START Supplied records

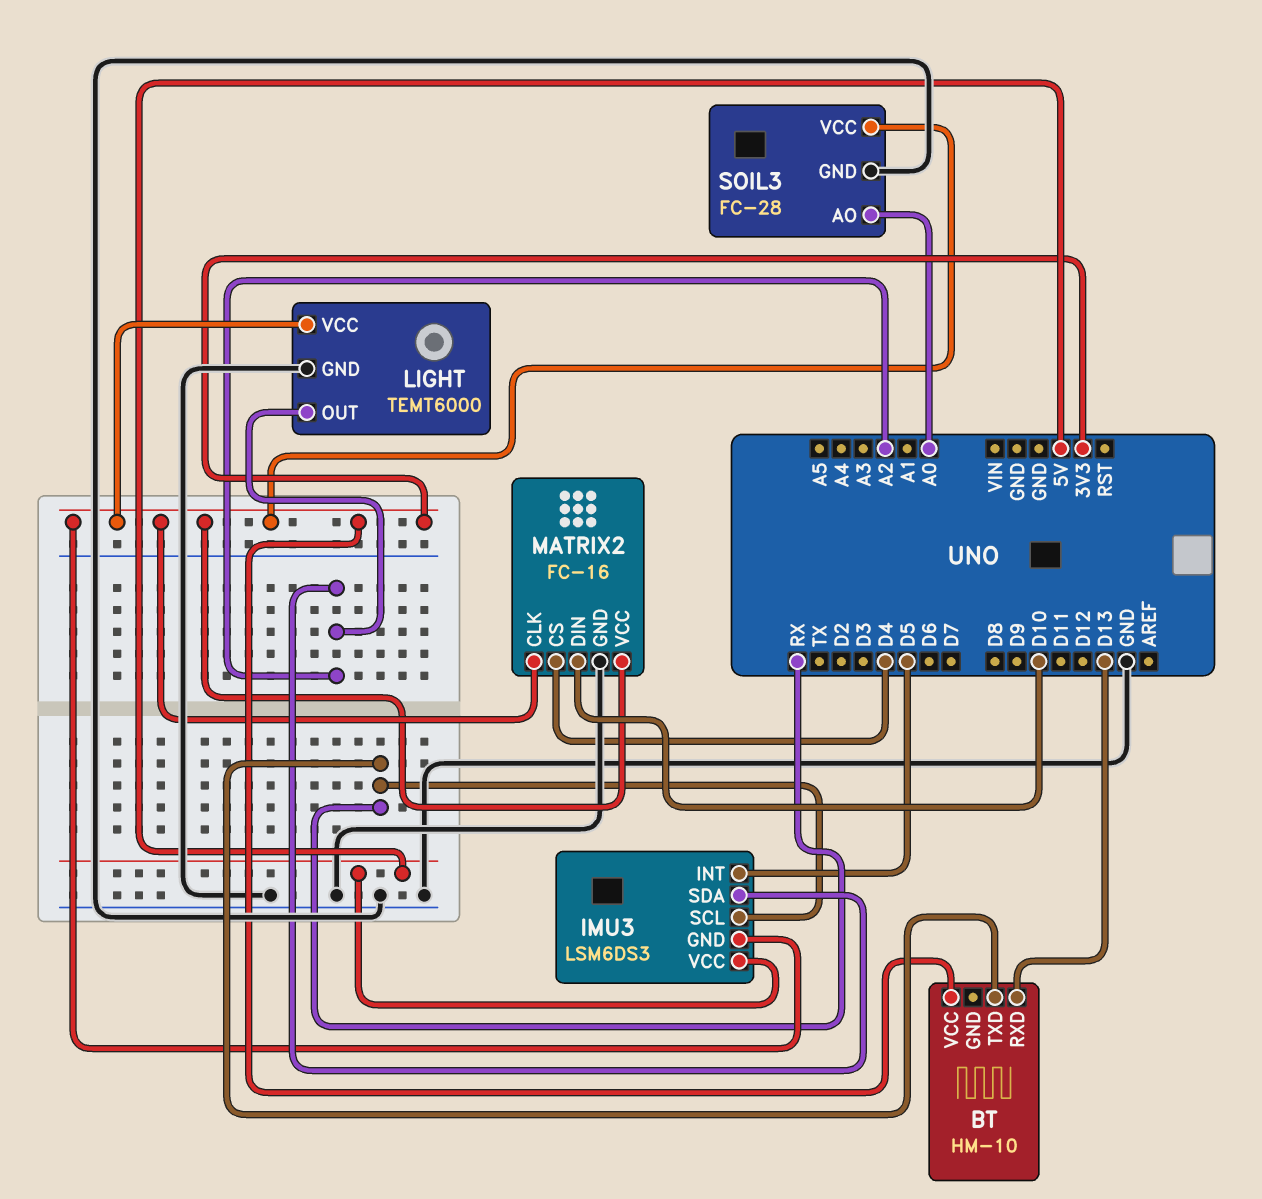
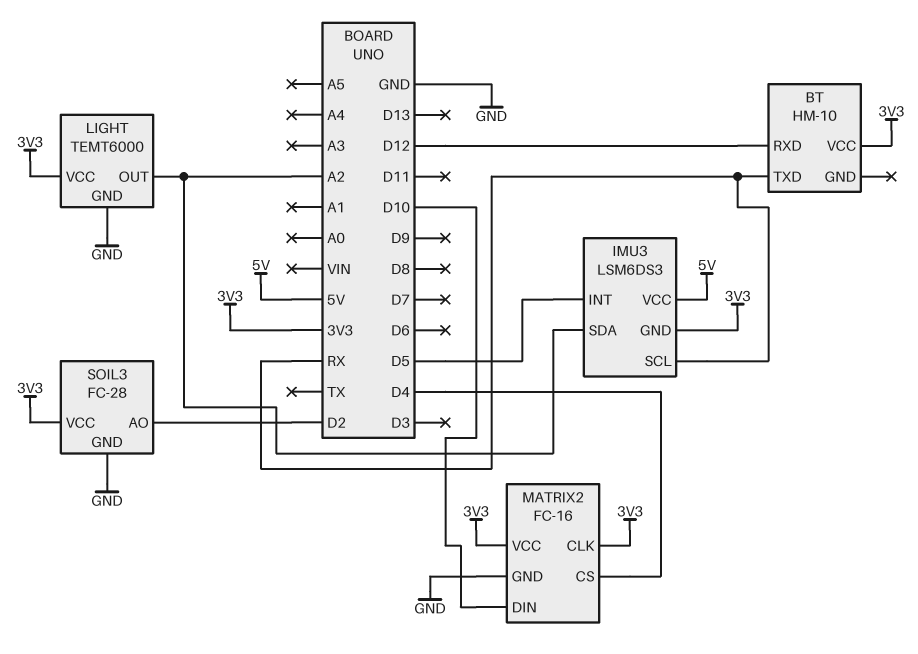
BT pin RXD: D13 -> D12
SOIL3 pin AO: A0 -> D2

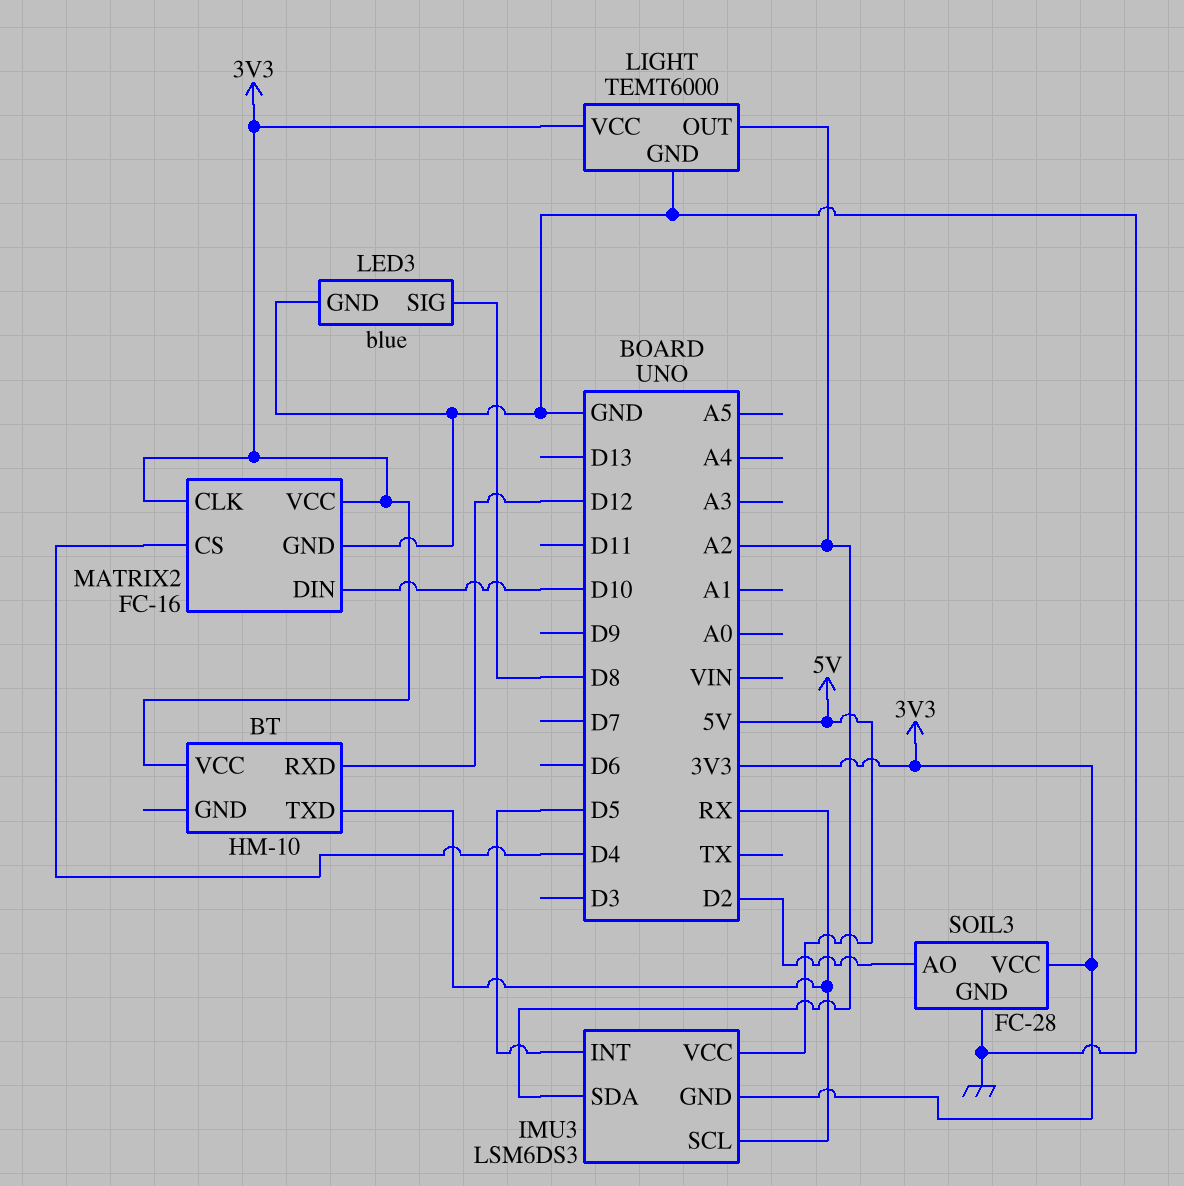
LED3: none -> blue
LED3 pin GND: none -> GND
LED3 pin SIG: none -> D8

END Supplied records
START Supplied records

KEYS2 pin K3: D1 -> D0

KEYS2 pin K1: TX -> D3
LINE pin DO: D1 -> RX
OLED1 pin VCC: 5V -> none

END Supplied records

### Activity
Lines from the one above containing "BT pin RXD: D13 -> D12" down to the one containing "LED3 pin SIG: none -> D8" should be transcribed exactly, with both ends kept and no pictures.

### Solution to the exercise
BT pin RXD: D13 -> D12
SOIL3 pin AO: A0 -> D2

LED3: none -> blue
LED3 pin GND: none -> GND
LED3 pin SIG: none -> D8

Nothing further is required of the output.